** Dataset excerpts follows **

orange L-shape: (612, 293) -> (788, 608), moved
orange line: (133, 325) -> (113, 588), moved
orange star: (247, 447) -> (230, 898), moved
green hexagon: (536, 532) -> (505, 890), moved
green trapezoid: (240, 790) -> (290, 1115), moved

** End of Dataset excerpts **
** Dataset excerpts follows **

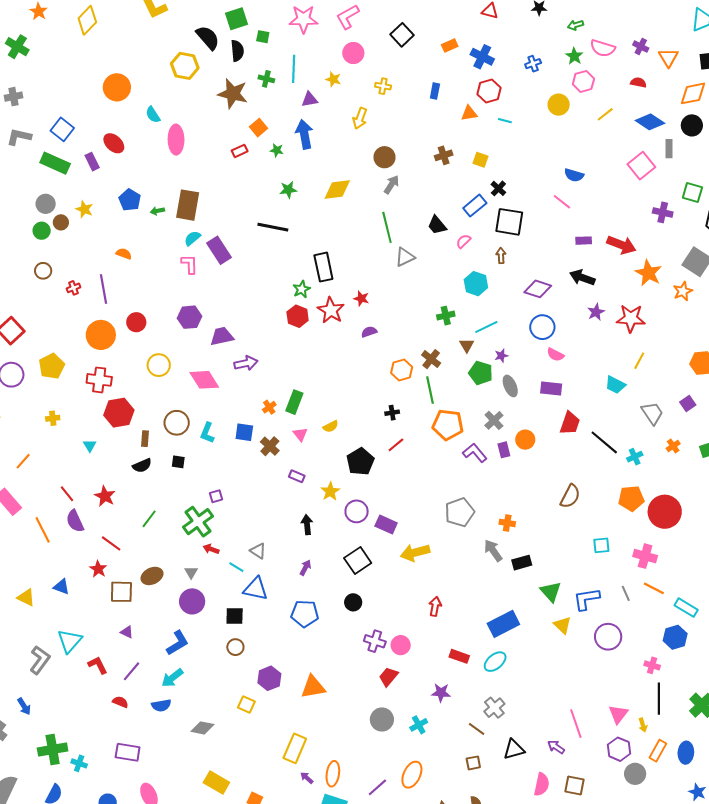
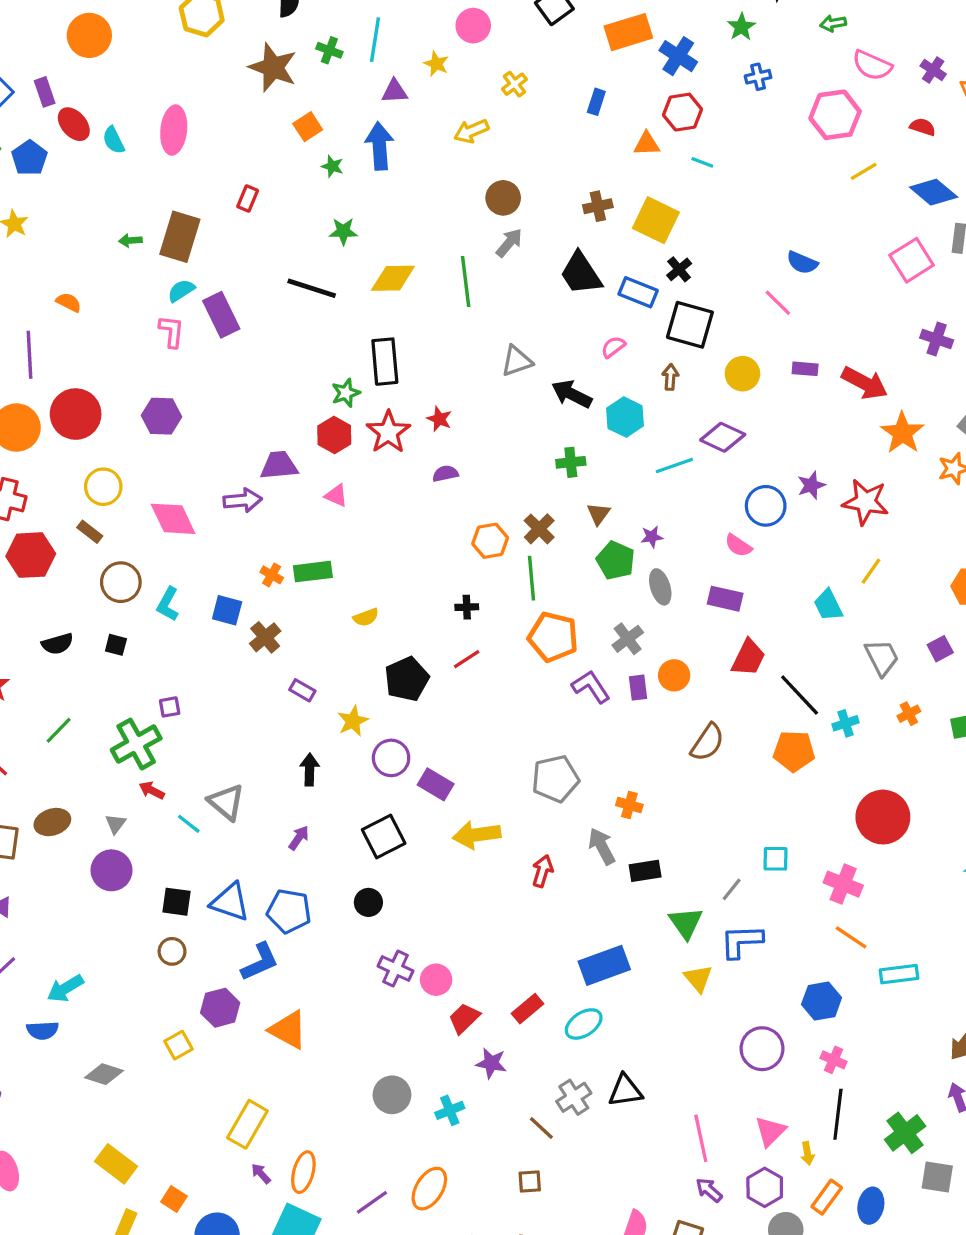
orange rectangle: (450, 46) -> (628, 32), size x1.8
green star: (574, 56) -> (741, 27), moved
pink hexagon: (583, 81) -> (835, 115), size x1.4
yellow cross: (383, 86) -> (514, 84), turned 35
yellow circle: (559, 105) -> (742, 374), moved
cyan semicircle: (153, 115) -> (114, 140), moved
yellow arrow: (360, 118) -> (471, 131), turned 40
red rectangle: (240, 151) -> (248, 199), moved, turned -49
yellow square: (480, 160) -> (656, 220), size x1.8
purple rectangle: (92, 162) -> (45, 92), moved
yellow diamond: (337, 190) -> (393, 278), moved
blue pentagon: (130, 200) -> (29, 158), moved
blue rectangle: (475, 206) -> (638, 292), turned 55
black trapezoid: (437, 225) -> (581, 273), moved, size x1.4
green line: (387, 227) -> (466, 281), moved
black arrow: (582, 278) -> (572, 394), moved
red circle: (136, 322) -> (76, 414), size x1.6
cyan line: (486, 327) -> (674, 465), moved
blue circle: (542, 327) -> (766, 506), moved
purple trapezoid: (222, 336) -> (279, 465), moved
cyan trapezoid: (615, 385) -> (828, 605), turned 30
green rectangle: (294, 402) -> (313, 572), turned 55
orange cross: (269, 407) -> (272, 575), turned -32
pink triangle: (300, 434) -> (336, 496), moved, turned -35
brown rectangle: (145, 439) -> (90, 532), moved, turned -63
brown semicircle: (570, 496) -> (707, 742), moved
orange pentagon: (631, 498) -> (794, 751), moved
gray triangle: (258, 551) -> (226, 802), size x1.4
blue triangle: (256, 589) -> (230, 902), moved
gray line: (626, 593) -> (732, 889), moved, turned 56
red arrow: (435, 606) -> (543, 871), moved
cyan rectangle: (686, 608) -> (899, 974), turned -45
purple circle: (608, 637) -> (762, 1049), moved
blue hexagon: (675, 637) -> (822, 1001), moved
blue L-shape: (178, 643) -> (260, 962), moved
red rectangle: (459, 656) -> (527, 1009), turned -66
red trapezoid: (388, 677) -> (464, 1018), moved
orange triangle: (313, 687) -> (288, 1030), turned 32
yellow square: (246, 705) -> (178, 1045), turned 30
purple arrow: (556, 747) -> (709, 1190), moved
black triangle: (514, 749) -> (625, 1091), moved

** End of Dataset excerpts **

### Task requirements
Working from the data above, extract solely the lines from the one containing "purple arrow: (556, 747)" through the one containing "black triangle: (514, 749)", exactly as they appear, both included.

### Answer section
purple arrow: (556, 747) -> (709, 1190), moved
black triangle: (514, 749) -> (625, 1091), moved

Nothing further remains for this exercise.